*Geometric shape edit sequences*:
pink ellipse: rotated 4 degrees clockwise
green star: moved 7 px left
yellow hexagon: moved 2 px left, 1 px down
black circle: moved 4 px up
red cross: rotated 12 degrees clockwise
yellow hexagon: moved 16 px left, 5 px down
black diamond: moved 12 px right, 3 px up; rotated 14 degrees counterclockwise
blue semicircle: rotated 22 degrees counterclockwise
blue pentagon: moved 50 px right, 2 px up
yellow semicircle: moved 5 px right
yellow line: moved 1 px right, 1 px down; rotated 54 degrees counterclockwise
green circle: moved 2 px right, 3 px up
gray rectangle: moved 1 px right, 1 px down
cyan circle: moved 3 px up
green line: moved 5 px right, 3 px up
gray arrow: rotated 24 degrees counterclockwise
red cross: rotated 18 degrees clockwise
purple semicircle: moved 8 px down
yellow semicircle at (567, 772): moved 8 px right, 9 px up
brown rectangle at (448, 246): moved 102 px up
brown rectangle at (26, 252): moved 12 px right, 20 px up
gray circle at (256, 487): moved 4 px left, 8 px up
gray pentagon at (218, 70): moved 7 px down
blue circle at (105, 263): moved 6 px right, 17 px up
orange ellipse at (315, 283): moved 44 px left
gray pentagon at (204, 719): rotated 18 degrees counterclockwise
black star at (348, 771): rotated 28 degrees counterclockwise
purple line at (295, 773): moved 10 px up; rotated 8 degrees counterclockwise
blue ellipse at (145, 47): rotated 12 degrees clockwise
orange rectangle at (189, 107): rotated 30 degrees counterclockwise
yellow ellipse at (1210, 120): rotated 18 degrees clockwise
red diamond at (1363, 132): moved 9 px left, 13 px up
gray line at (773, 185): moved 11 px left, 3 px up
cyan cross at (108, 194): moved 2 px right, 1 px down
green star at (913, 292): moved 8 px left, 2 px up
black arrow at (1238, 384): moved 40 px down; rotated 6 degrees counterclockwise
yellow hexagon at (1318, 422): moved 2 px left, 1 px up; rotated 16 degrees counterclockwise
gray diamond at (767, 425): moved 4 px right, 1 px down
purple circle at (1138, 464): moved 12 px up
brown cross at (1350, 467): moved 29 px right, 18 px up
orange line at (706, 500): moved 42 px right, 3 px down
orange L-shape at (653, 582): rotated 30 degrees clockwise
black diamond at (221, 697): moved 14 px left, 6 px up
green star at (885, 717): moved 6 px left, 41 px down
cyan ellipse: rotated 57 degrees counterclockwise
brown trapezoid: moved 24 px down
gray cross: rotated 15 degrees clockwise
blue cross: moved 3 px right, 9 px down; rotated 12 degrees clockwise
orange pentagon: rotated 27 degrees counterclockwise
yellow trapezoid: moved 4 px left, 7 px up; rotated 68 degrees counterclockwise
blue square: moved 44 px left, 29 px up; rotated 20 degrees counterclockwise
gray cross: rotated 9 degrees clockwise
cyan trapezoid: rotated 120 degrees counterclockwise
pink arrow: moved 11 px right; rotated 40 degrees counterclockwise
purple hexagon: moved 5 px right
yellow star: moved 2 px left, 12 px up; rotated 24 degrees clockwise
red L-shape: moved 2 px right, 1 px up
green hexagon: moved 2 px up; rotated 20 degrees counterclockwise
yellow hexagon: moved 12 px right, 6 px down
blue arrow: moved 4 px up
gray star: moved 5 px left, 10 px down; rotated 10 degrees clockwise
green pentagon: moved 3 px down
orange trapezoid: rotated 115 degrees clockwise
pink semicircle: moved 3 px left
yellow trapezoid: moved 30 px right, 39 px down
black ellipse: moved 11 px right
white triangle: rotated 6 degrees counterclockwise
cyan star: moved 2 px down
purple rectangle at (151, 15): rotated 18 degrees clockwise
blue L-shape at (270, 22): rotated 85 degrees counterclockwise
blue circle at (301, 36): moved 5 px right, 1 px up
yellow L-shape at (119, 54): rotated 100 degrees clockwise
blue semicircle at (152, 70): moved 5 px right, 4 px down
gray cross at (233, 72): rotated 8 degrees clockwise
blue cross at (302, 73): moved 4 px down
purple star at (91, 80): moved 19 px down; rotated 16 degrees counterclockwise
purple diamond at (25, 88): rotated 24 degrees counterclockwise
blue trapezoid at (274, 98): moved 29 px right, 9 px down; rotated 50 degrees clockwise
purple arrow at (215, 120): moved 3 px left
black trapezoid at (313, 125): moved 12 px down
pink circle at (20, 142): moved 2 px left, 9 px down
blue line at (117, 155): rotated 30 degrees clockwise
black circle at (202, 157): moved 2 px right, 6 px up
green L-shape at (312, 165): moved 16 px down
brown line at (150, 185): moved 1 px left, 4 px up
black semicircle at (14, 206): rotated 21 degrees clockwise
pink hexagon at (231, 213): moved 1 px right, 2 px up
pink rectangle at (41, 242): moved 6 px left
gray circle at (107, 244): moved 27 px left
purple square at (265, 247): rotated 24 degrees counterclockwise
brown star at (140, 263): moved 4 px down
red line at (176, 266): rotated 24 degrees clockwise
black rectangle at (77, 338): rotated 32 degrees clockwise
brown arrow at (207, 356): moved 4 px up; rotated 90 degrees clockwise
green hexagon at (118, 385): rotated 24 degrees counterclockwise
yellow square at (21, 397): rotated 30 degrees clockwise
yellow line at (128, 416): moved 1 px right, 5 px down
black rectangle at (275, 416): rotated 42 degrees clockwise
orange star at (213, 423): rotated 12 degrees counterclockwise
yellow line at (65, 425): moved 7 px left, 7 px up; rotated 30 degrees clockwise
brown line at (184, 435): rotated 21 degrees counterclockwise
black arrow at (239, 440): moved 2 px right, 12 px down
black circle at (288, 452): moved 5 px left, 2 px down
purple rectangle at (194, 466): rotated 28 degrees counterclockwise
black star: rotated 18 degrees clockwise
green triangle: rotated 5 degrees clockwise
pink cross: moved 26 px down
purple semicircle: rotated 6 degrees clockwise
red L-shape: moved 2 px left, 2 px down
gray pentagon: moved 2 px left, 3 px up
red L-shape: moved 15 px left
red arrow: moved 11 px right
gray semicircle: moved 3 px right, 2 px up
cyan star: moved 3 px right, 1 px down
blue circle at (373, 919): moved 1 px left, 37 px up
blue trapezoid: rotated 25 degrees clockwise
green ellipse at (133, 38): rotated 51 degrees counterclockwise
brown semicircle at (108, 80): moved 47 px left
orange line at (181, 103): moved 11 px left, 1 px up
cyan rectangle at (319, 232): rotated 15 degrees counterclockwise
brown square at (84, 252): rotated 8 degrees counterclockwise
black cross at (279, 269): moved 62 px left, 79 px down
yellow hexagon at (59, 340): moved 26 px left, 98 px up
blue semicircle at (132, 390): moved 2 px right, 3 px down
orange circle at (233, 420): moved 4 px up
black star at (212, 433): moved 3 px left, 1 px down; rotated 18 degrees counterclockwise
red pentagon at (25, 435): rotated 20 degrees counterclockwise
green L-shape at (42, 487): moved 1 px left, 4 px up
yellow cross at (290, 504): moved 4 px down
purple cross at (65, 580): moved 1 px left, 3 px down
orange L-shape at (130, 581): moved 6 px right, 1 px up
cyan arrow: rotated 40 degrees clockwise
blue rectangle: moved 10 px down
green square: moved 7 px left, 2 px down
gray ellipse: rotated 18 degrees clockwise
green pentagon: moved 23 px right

*TASK GOAL*: Every line above has to be restated word for word.

*REPLY*:
pink ellipse: rotated 4 degrees clockwise
green star: moved 7 px left
yellow hexagon: moved 2 px left, 1 px down
black circle: moved 4 px up
red cross: rotated 12 degrees clockwise
yellow hexagon: moved 16 px left, 5 px down
black diamond: moved 12 px right, 3 px up; rotated 14 degrees counterclockwise
blue semicircle: rotated 22 degrees counterclockwise
blue pentagon: moved 50 px right, 2 px up
yellow semicircle: moved 5 px right
yellow line: moved 1 px right, 1 px down; rotated 54 degrees counterclockwise
green circle: moved 2 px right, 3 px up
gray rectangle: moved 1 px right, 1 px down
cyan circle: moved 3 px up
green line: moved 5 px right, 3 px up
gray arrow: rotated 24 degrees counterclockwise
red cross: rotated 18 degrees clockwise
purple semicircle: moved 8 px down
yellow semicircle at (567, 772): moved 8 px right, 9 px up
brown rectangle at (448, 246): moved 102 px up
brown rectangle at (26, 252): moved 12 px right, 20 px up
gray circle at (256, 487): moved 4 px left, 8 px up
gray pentagon at (218, 70): moved 7 px down
blue circle at (105, 263): moved 6 px right, 17 px up
orange ellipse at (315, 283): moved 44 px left
gray pentagon at (204, 719): rotated 18 degrees counterclockwise
black star at (348, 771): rotated 28 degrees counterclockwise
purple line at (295, 773): moved 10 px up; rotated 8 degrees counterclockwise
blue ellipse at (145, 47): rotated 12 degrees clockwise
orange rectangle at (189, 107): rotated 30 degrees counterclockwise
yellow ellipse at (1210, 120): rotated 18 degrees clockwise
red diamond at (1363, 132): moved 9 px left, 13 px up
gray line at (773, 185): moved 11 px left, 3 px up
cyan cross at (108, 194): moved 2 px right, 1 px down
green star at (913, 292): moved 8 px left, 2 px up
black arrow at (1238, 384): moved 40 px down; rotated 6 degrees counterclockwise
yellow hexagon at (1318, 422): moved 2 px left, 1 px up; rotated 16 degrees counterclockwise
gray diamond at (767, 425): moved 4 px right, 1 px down
purple circle at (1138, 464): moved 12 px up
brown cross at (1350, 467): moved 29 px right, 18 px up
orange line at (706, 500): moved 42 px right, 3 px down
orange L-shape at (653, 582): rotated 30 degrees clockwise
black diamond at (221, 697): moved 14 px left, 6 px up
green star at (885, 717): moved 6 px left, 41 px down
cyan ellipse: rotated 57 degrees counterclockwise
brown trapezoid: moved 24 px down
gray cross: rotated 15 degrees clockwise
blue cross: moved 3 px right, 9 px down; rotated 12 degrees clockwise
orange pentagon: rotated 27 degrees counterclockwise
yellow trapezoid: moved 4 px left, 7 px up; rotated 68 degrees counterclockwise
blue square: moved 44 px left, 29 px up; rotated 20 degrees counterclockwise
gray cross: rotated 9 degrees clockwise
cyan trapezoid: rotated 120 degrees counterclockwise
pink arrow: moved 11 px right; rotated 40 degrees counterclockwise
purple hexagon: moved 5 px right
yellow star: moved 2 px left, 12 px up; rotated 24 degrees clockwise
red L-shape: moved 2 px right, 1 px up
green hexagon: moved 2 px up; rotated 20 degrees counterclockwise
yellow hexagon: moved 12 px right, 6 px down
blue arrow: moved 4 px up
gray star: moved 5 px left, 10 px down; rotated 10 degrees clockwise
green pentagon: moved 3 px down
orange trapezoid: rotated 115 degrees clockwise
pink semicircle: moved 3 px left
yellow trapezoid: moved 30 px right, 39 px down
black ellipse: moved 11 px right
white triangle: rotated 6 degrees counterclockwise
cyan star: moved 2 px down
purple rectangle at (151, 15): rotated 18 degrees clockwise
blue L-shape at (270, 22): rotated 85 degrees counterclockwise
blue circle at (301, 36): moved 5 px right, 1 px up
yellow L-shape at (119, 54): rotated 100 degrees clockwise
blue semicircle at (152, 70): moved 5 px right, 4 px down
gray cross at (233, 72): rotated 8 degrees clockwise
blue cross at (302, 73): moved 4 px down
purple star at (91, 80): moved 19 px down; rotated 16 degrees counterclockwise
purple diamond at (25, 88): rotated 24 degrees counterclockwise
blue trapezoid at (274, 98): moved 29 px right, 9 px down; rotated 50 degrees clockwise
purple arrow at (215, 120): moved 3 px left
black trapezoid at (313, 125): moved 12 px down
pink circle at (20, 142): moved 2 px left, 9 px down
blue line at (117, 155): rotated 30 degrees clockwise
black circle at (202, 157): moved 2 px right, 6 px up
green L-shape at (312, 165): moved 16 px down
brown line at (150, 185): moved 1 px left, 4 px up
black semicircle at (14, 206): rotated 21 degrees clockwise
pink hexagon at (231, 213): moved 1 px right, 2 px up
pink rectangle at (41, 242): moved 6 px left
gray circle at (107, 244): moved 27 px left
purple square at (265, 247): rotated 24 degrees counterclockwise
brown star at (140, 263): moved 4 px down
red line at (176, 266): rotated 24 degrees clockwise
black rectangle at (77, 338): rotated 32 degrees clockwise
brown arrow at (207, 356): moved 4 px up; rotated 90 degrees clockwise
green hexagon at (118, 385): rotated 24 degrees counterclockwise
yellow square at (21, 397): rotated 30 degrees clockwise
yellow line at (128, 416): moved 1 px right, 5 px down
black rectangle at (275, 416): rotated 42 degrees clockwise
orange star at (213, 423): rotated 12 degrees counterclockwise
yellow line at (65, 425): moved 7 px left, 7 px up; rotated 30 degrees clockwise
brown line at (184, 435): rotated 21 degrees counterclockwise
black arrow at (239, 440): moved 2 px right, 12 px down
black circle at (288, 452): moved 5 px left, 2 px down
purple rectangle at (194, 466): rotated 28 degrees counterclockwise
black star: rotated 18 degrees clockwise
green triangle: rotated 5 degrees clockwise
pink cross: moved 26 px down
purple semicircle: rotated 6 degrees clockwise
red L-shape: moved 2 px left, 2 px down
gray pentagon: moved 2 px left, 3 px up
red L-shape: moved 15 px left
red arrow: moved 11 px right
gray semicircle: moved 3 px right, 2 px up
cyan star: moved 3 px right, 1 px down
blue circle at (373, 919): moved 1 px left, 37 px up
blue trapezoid: rotated 25 degrees clockwise
green ellipse at (133, 38): rotated 51 degrees counterclockwise
brown semicircle at (108, 80): moved 47 px left
orange line at (181, 103): moved 11 px left, 1 px up
cyan rectangle at (319, 232): rotated 15 degrees counterclockwise
brown square at (84, 252): rotated 8 degrees counterclockwise
black cross at (279, 269): moved 62 px left, 79 px down
yellow hexagon at (59, 340): moved 26 px left, 98 px up
blue semicircle at (132, 390): moved 2 px right, 3 px down
orange circle at (233, 420): moved 4 px up
black star at (212, 433): moved 3 px left, 1 px down; rotated 18 degrees counterclockwise
red pentagon at (25, 435): rotated 20 degrees counterclockwise
green L-shape at (42, 487): moved 1 px left, 4 px up
yellow cross at (290, 504): moved 4 px down
purple cross at (65, 580): moved 1 px left, 3 px down
orange L-shape at (130, 581): moved 6 px right, 1 px up
cyan arrow: rotated 40 degrees clockwise
blue rectangle: moved 10 px down
green square: moved 7 px left, 2 px down
gray ellipse: rotated 18 degrees clockwise
green pentagon: moved 23 px right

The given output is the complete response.